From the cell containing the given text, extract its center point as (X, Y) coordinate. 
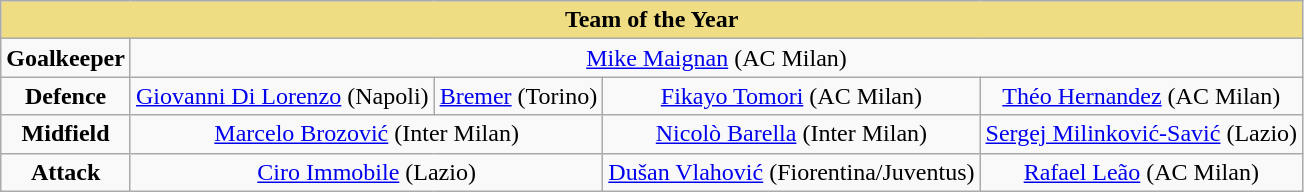
Defence (66, 96)
Team of the Year (652, 20)
Giovanni Di Lorenzo (Napoli) (282, 96)
Midfield (66, 134)
Nicolò Barella (Inter Milan) (792, 134)
Sergej Milinković-Savić (Lazio) (1142, 134)
Rafael Leão (AC Milan) (1142, 172)
Marcelo Brozović (Inter Milan) (366, 134)
Dušan Vlahović (Fiorentina/Juventus) (792, 172)
Théo Hernandez (AC Milan) (1142, 96)
Ciro Immobile (Lazio) (366, 172)
Fikayo Tomori (AC Milan) (792, 96)
Mike Maignan (AC Milan) (716, 58)
Bremer (Torino) (518, 96)
Goalkeeper (66, 58)
Attack (66, 172)
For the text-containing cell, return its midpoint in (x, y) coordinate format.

### Job
Give every line of the data above as a numbered list, skipping any blank lines and omitting the picture.

### Answer for the task
1. From the cell containing the given text, extract its center point as (X, Y) coordinate. 
2. Defence (66, 96)
3. Team of the Year (652, 20)
4. Giovanni Di Lorenzo (Napoli) (282, 96)
5. Midfield (66, 134)
6. Nicolò Barella (Inter Milan) (792, 134)
7. Sergej Milinković-Savić (Lazio) (1142, 134)
8. Rafael Leão (AC Milan) (1142, 172)
9. Marcelo Brozović (Inter Milan) (366, 134)
10. Dušan Vlahović (Fiorentina/Juventus) (792, 172)
11. Théo Hernandez (AC Milan) (1142, 96)
12. Ciro Immobile (Lazio) (366, 172)
13. Fikayo Tomori (AC Milan) (792, 96)
14. Mike Maignan (AC Milan) (716, 58)
15. Bremer (Torino) (518, 96)
16. Goalkeeper (66, 58)
17. Attack (66, 172)
18. For the text-containing cell, return its midpoint in (x, y) coordinate format.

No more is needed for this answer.